**GOAL OF THE EXERCISE**.
Return all of the data exactly, with nothing left out but the pictures.

[[ MATERIAL PROVIDED open ]]

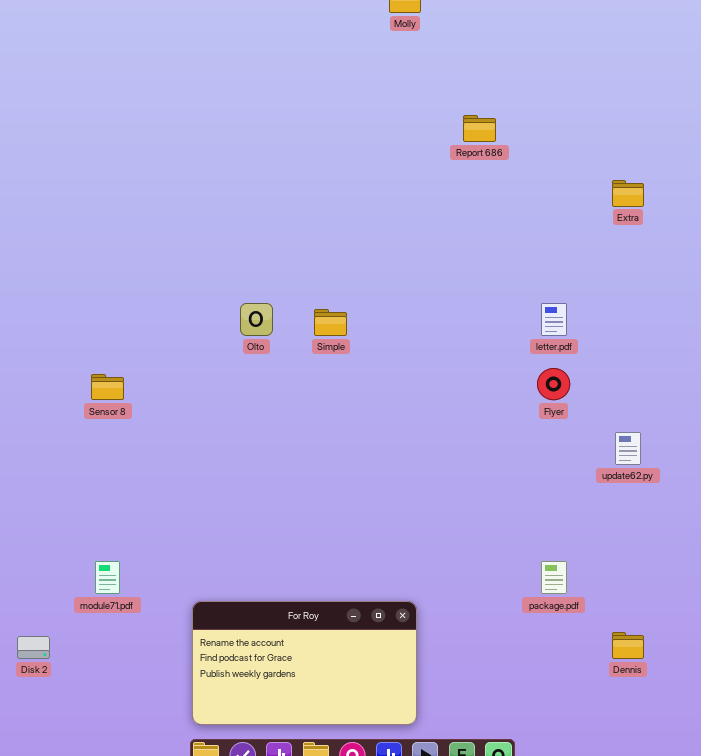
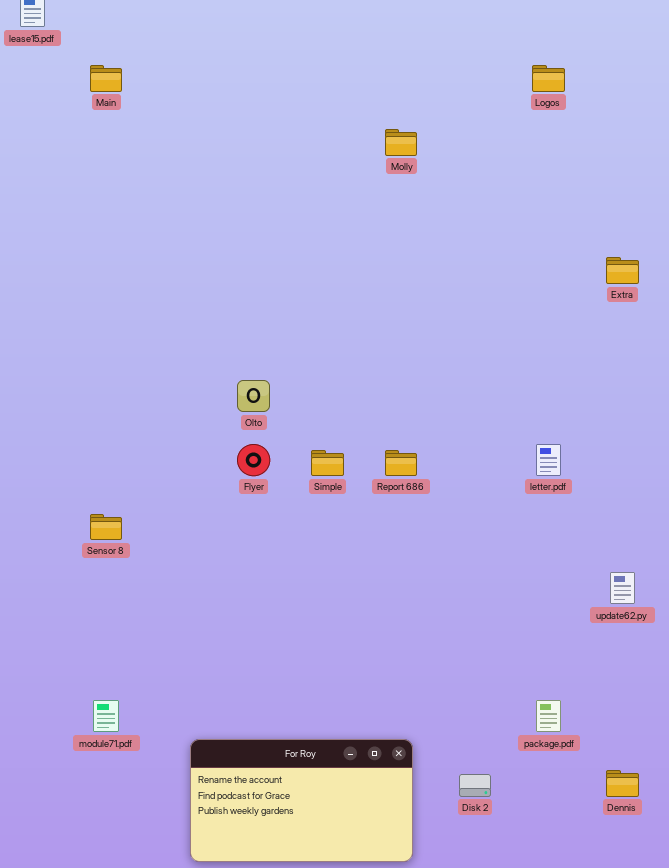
Report 686: [463,115,496,142] -> [385,450,417,476], moved
Extra: [612,180,644,207] -> [606,257,639,284], moved
Olto: [240,303,273,336] -> [237,380,270,412], moved
Flyer: [537,368,570,400] -> [237,444,270,476], moved
Disk 2: [17,636,50,659] -> [459,774,491,797], moved

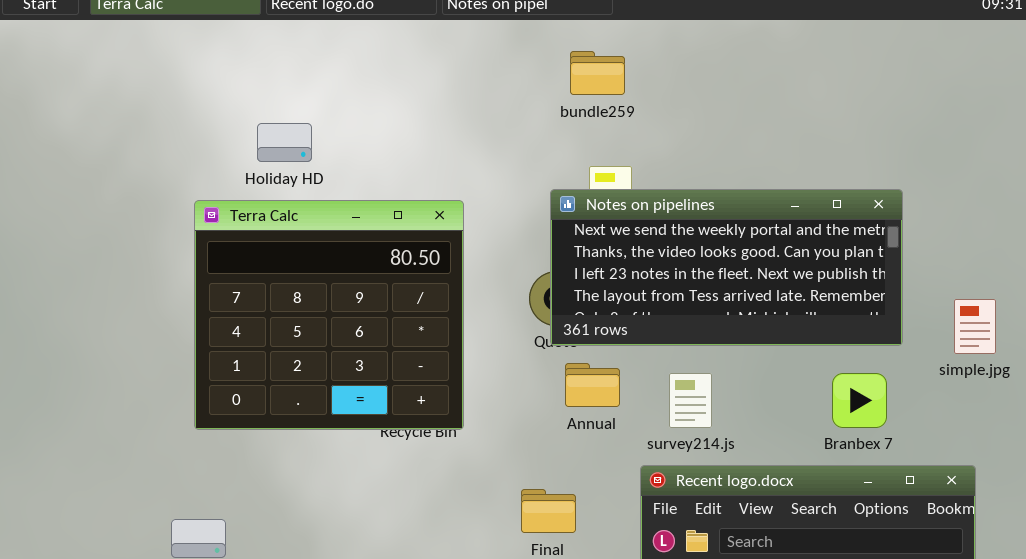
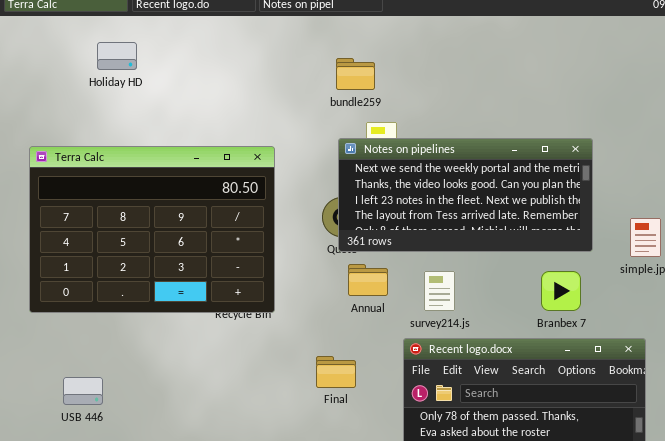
bundle259: [570,51,625,95] -> [336,58,375,90], moved
Holiday HD: [257,123,312,162] -> [97,42,137,70], moved
Terra Calc: [194,200,464,430] -> [29,146,275,313], resized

[[ MATERIAL PROVIDED closed ]]

**ANSWER BELOW**.
Report 686: [463,115,496,142] -> [385,450,417,476], moved
Extra: [612,180,644,207] -> [606,257,639,284], moved
Olto: [240,303,273,336] -> [237,380,270,412], moved
Flyer: [537,368,570,400] -> [237,444,270,476], moved
Disk 2: [17,636,50,659] -> [459,774,491,797], moved

bundle259: [570,51,625,95] -> [336,58,375,90], moved
Holiday HD: [257,123,312,162] -> [97,42,137,70], moved
Terra Calc: [194,200,464,430] -> [29,146,275,313], resized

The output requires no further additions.